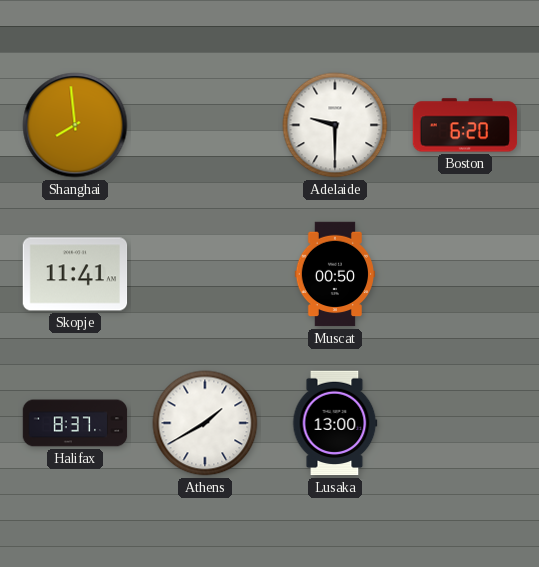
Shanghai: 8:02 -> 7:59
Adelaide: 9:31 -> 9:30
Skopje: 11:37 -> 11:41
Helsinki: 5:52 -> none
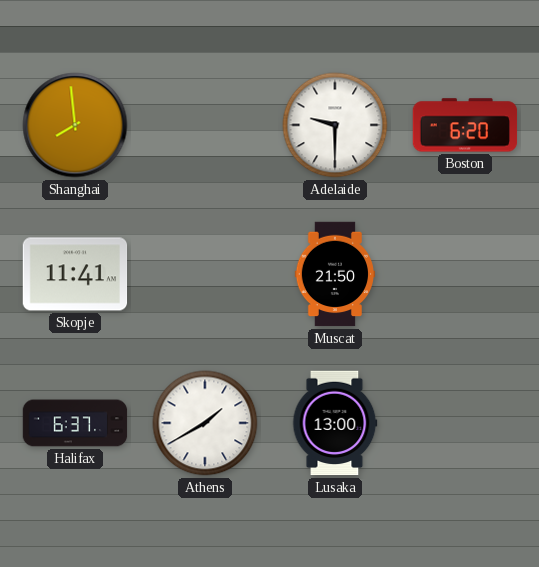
Muscat: 00:50 -> 21:50
Halifax: 8:37 -> 6:37
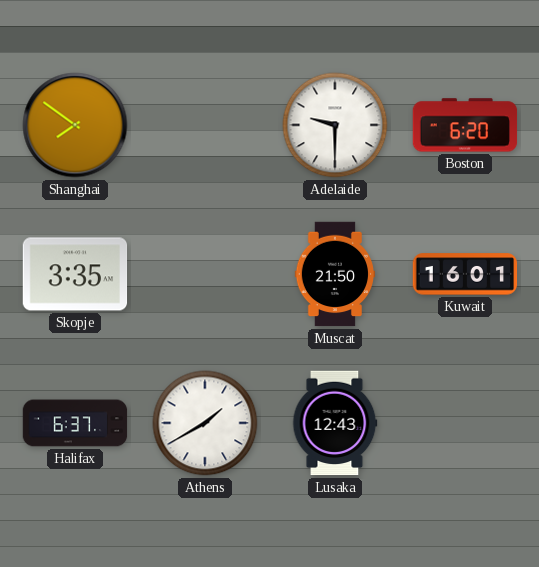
Shanghai: 7:59 -> 7:51
Skopje: 11:41 -> 3:35
Kuwait: none -> 16:01
Lusaka: 13:00 -> 12:43
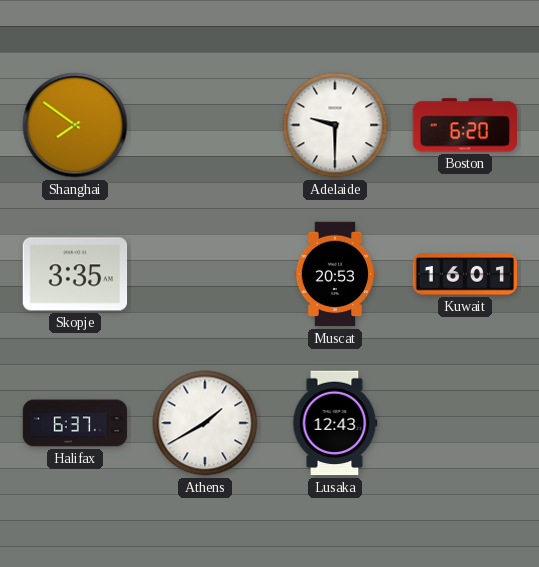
Muscat: 21:50 -> 20:53
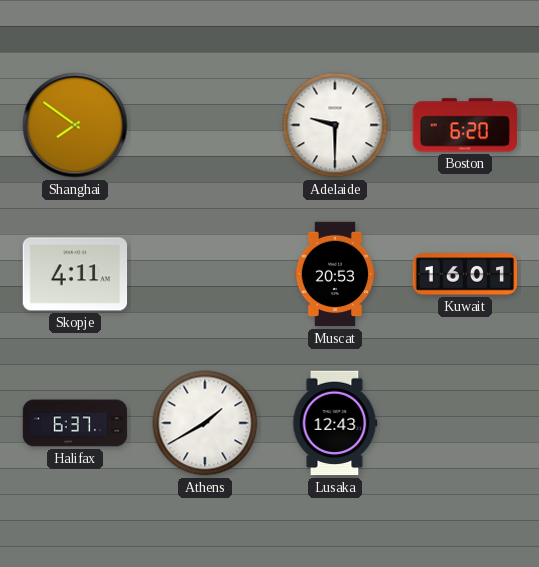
Skopje: 3:35 -> 4:11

============================================================

> **THE PROBLEM**: Can you arrange every line of the material above as a numbered list, skipping blank lines and leaving out the lines that mark a picture?

> **SOLVED EXERCISE**:
1. Shanghai: 8:02 -> 7:59
2. Adelaide: 9:31 -> 9:30
3. Skopje: 11:37 -> 11:41
4. Helsinki: 5:52 -> none
5. Muscat: 00:50 -> 21:50
6. Halifax: 8:37 -> 6:37
7. Shanghai: 7:59 -> 7:51
8. Skopje: 11:41 -> 3:35
9. Kuwait: none -> 16:01
10. Lusaka: 13:00 -> 12:43
11. Muscat: 21:50 -> 20:53
12. Skopje: 3:35 -> 4:11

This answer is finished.